• _DIRECTIVE_
Print the data exactly. Pictures stay out.
+++ SUPPLIED RECORDS
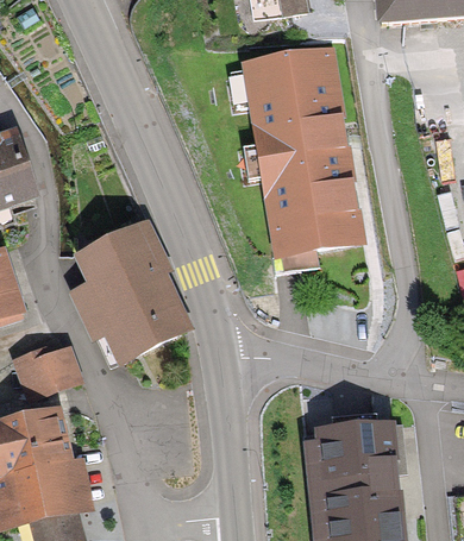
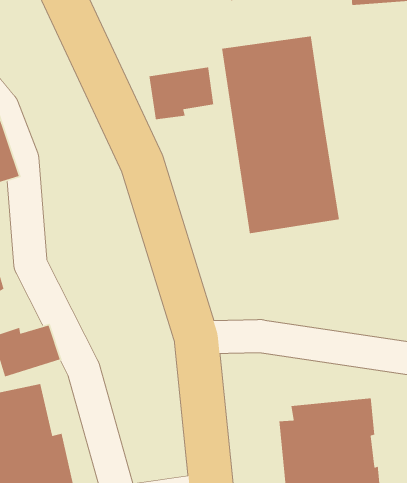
building: none -> [149,66,214,120]
building: [69,219,193,363] -> none

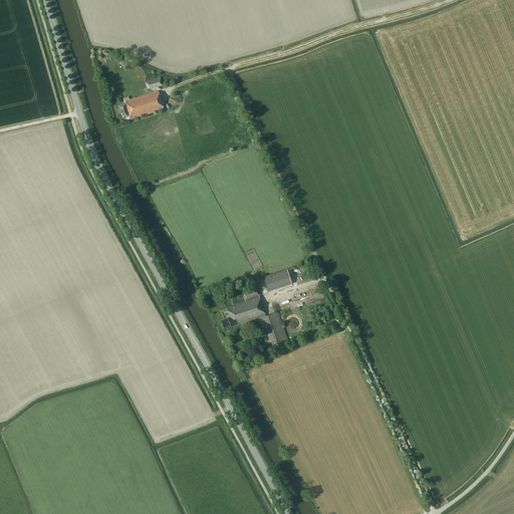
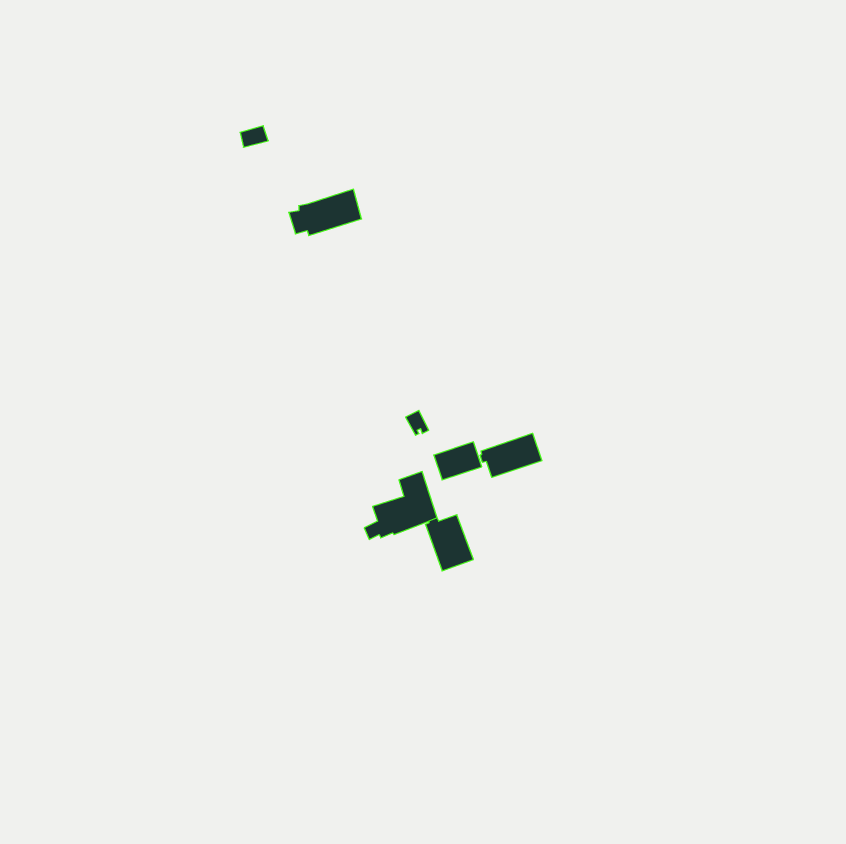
building: [118,90,163,118] -> [289,189,362,236]
building: none -> [480,433,542,477]

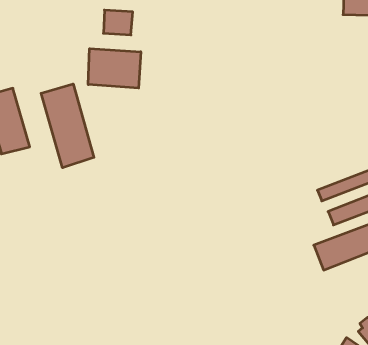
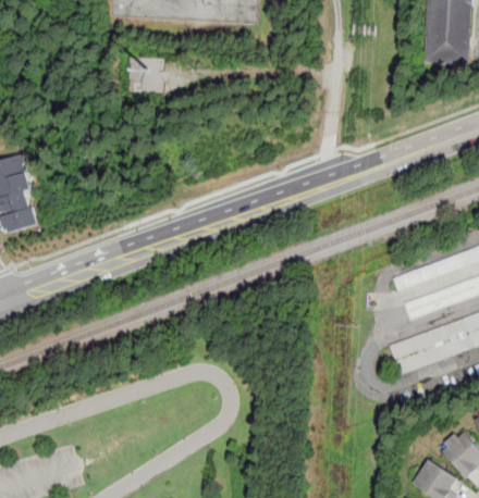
building: [88,49,141,88] -> none
building: [41,84,94,168] -> none

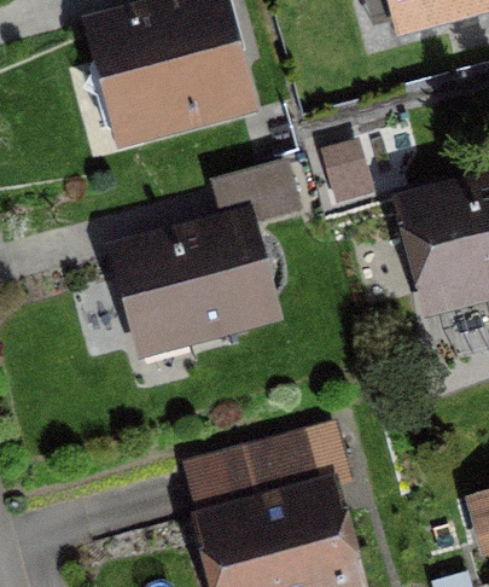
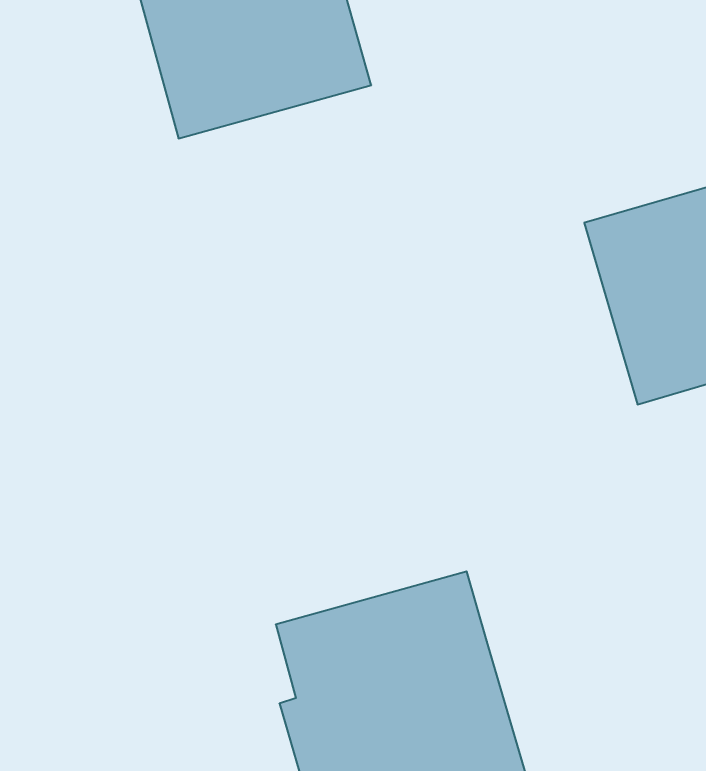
building: [117,164,301,354] -> none

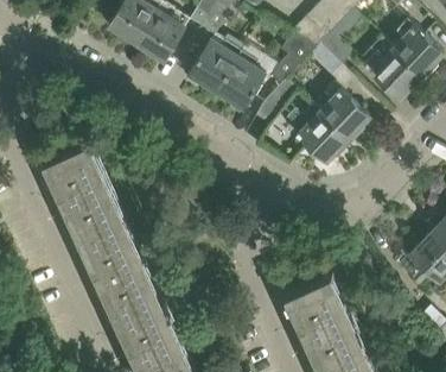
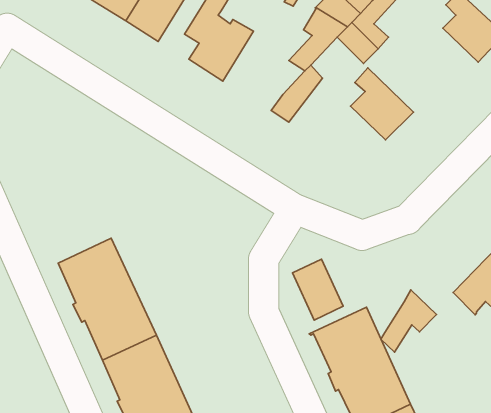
building: [359,37,421,99] -> none
building: [215,51,265,108] -> none
building: [283,105,346,160] -> none
building: [43,141,125,239] -> none
building: none -> [292,259,343,320]
building: none -> [381,290,437,352]

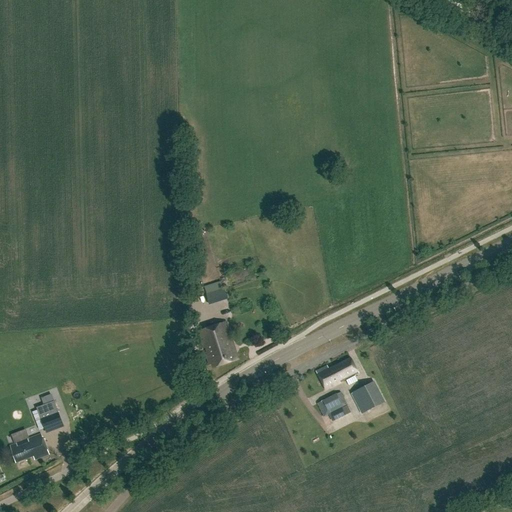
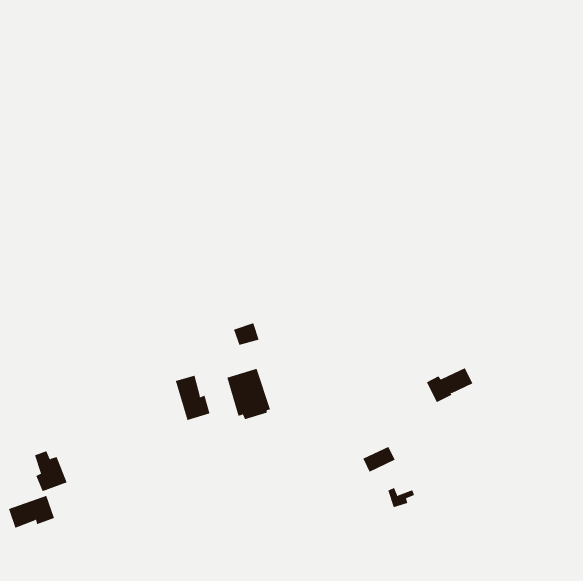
building: none -> [175,375,210,421]
building: [318,357,359,388] -> [426,367,473,403]
building: [351,379,386,411] -> none

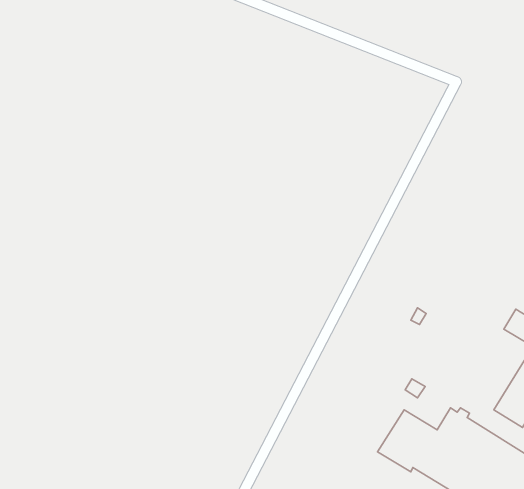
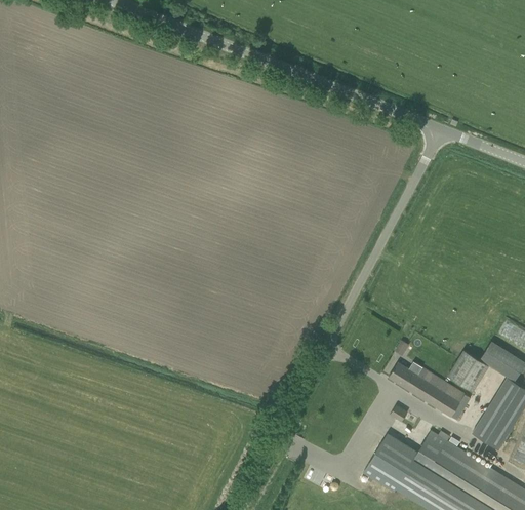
building: none -> [447,350,488,391]
building: none -> [388,362,470,420]

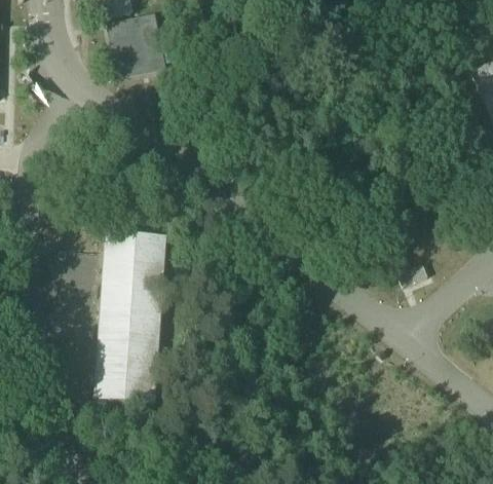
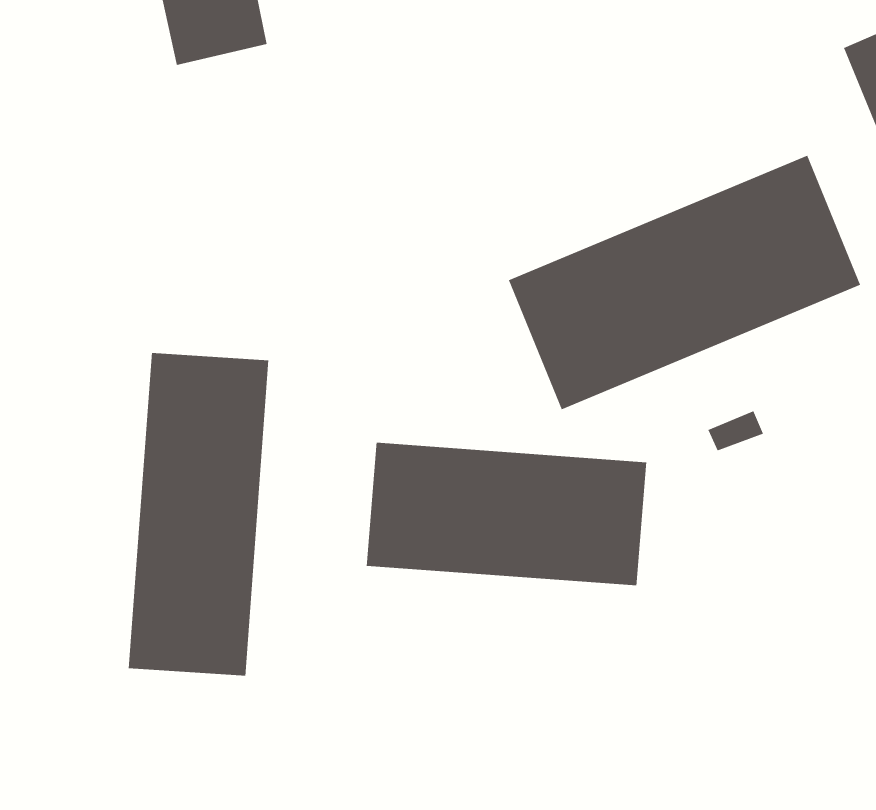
building: none -> [508,155,861,410]
building: none -> [366,442,647,586]

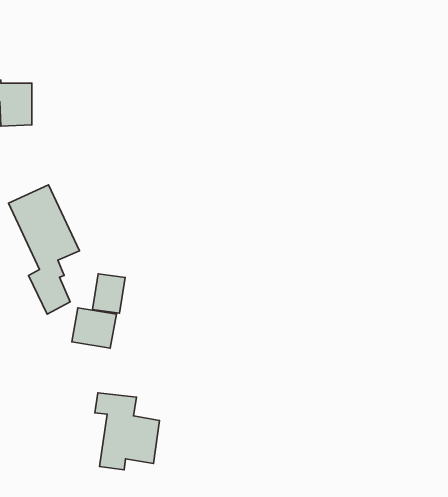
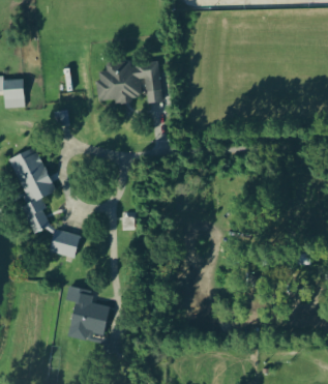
building: none -> [95,60,162,104]
building: [92,274,125,313] -> none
++++++
• _ANSWER BOX_
building: none -> [149,66,214,120]
building: [69,219,193,363] -> none

building: [118,90,163,118] -> [289,189,362,236]
building: none -> [480,433,542,477]

building: [88,49,141,88] -> none
building: [41,84,94,168] -> none

building: [117,164,301,354] -> none

building: [359,37,421,99] -> none
building: [215,51,265,108] -> none
building: [283,105,346,160] -> none
building: [43,141,125,239] -> none
building: none -> [292,259,343,320]
building: none -> [381,290,437,352]

building: none -> [175,375,210,421]
building: [318,357,359,388] -> [426,367,473,403]
building: [351,379,386,411] -> none

building: none -> [447,350,488,391]
building: none -> [388,362,470,420]

building: none -> [508,155,861,410]
building: none -> [366,442,647,586]

building: none -> [95,60,162,104]
building: [92,274,125,313] -> none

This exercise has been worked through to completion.